**Task brief:** Search the data for the string "yellow" and copy each line where it turns up.

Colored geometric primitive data
.....

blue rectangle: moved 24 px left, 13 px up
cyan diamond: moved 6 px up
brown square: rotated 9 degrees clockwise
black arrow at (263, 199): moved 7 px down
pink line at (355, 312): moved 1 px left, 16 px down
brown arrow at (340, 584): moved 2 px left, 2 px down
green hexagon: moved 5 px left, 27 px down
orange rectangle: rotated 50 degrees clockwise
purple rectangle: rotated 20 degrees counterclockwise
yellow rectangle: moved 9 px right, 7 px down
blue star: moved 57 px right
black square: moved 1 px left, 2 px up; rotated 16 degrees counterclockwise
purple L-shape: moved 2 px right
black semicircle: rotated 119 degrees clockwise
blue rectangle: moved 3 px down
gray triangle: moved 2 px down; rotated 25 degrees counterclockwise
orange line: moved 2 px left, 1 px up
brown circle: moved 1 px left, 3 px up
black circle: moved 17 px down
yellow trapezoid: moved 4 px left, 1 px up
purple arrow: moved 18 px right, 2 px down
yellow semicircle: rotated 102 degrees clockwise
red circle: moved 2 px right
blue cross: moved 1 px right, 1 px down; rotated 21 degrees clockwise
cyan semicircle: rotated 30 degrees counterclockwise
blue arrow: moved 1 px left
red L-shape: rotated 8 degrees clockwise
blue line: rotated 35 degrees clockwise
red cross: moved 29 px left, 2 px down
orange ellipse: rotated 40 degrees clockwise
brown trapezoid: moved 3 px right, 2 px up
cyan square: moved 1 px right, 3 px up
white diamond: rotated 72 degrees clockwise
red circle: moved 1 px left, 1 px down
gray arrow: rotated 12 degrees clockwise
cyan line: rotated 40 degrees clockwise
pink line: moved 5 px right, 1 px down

.....

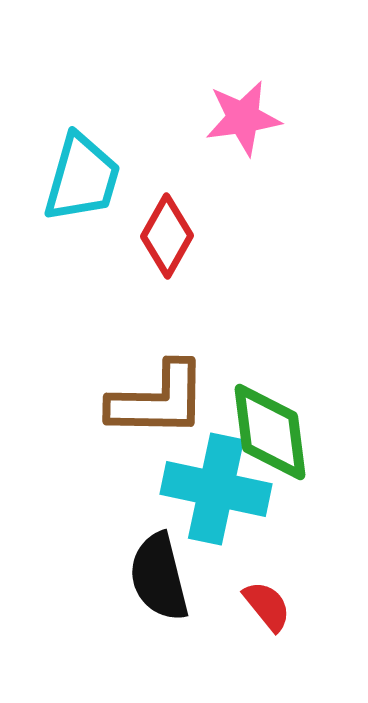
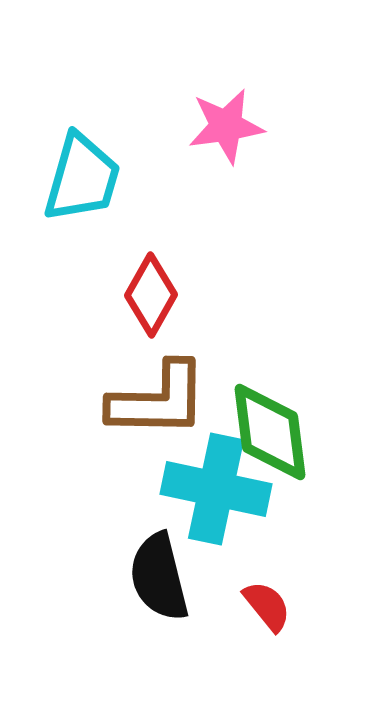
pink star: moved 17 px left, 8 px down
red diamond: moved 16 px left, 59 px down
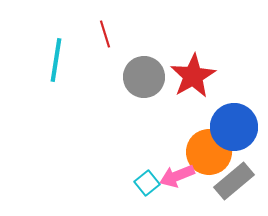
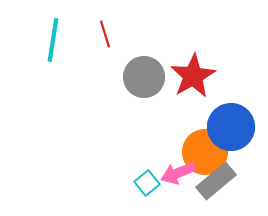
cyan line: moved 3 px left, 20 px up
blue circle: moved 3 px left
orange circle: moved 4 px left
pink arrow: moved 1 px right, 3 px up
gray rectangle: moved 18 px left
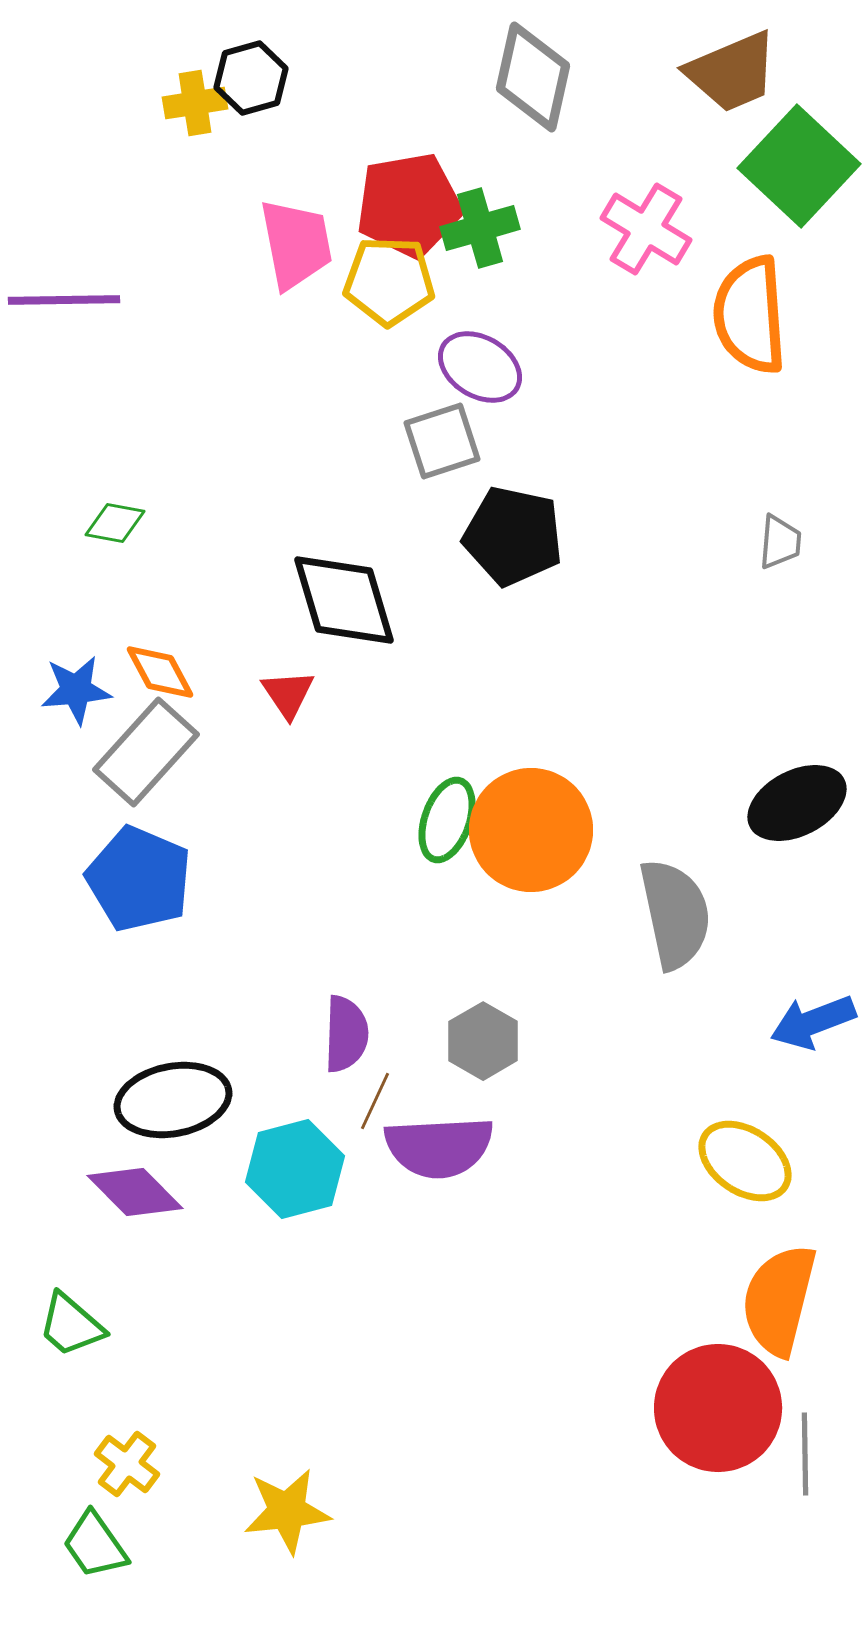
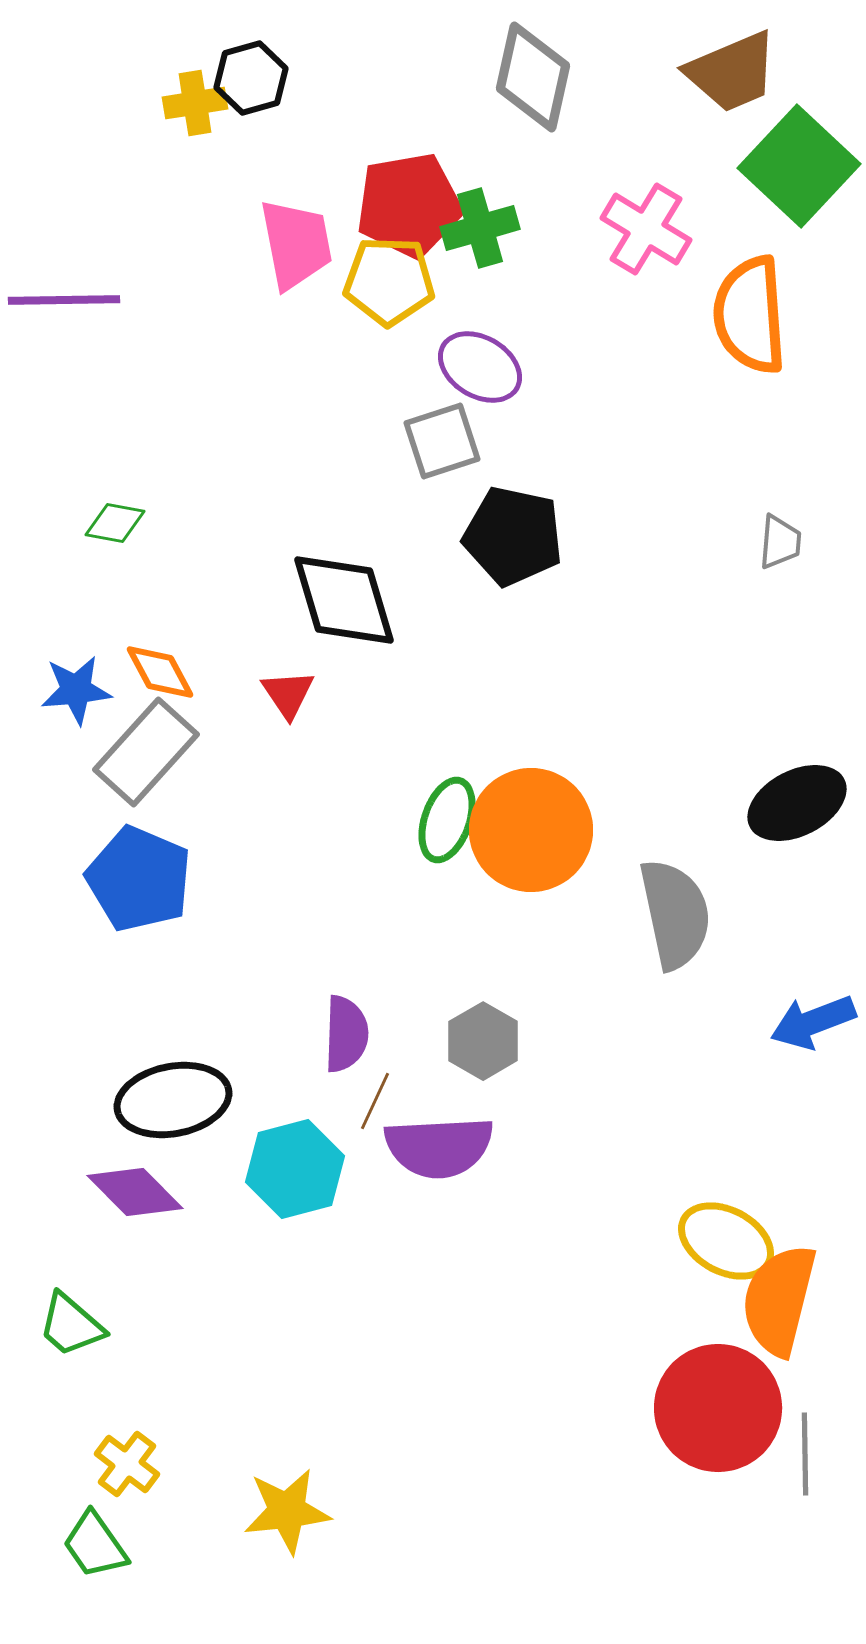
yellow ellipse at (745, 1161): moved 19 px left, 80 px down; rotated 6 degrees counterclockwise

.....

**Answer to this exercise:**
yellow rectangle: moved 9 px right, 7 px down
yellow trapezoid: moved 4 px left, 1 px up
yellow semicircle: rotated 102 degrees clockwise
yellow ellipse at (745, 1161): moved 19 px left, 80 px down; rotated 6 degrees counterclockwise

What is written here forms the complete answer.